Work item » Scan the records beneath this line for the line holding "black bowling pin: 9 -> 5" and the line holding "orange domino: 7 -> 6", then transcribe exactly those two and all lines between.

Dataset excerpts »
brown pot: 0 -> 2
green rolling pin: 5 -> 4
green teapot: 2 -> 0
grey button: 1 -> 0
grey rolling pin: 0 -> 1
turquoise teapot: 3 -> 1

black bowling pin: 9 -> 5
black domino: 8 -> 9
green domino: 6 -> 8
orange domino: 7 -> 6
* * *
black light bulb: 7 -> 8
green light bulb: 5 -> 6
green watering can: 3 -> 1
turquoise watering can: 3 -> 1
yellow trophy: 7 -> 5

Result for this exercise »
black bowling pin: 9 -> 5
black domino: 8 -> 9
green domino: 6 -> 8
orange domino: 7 -> 6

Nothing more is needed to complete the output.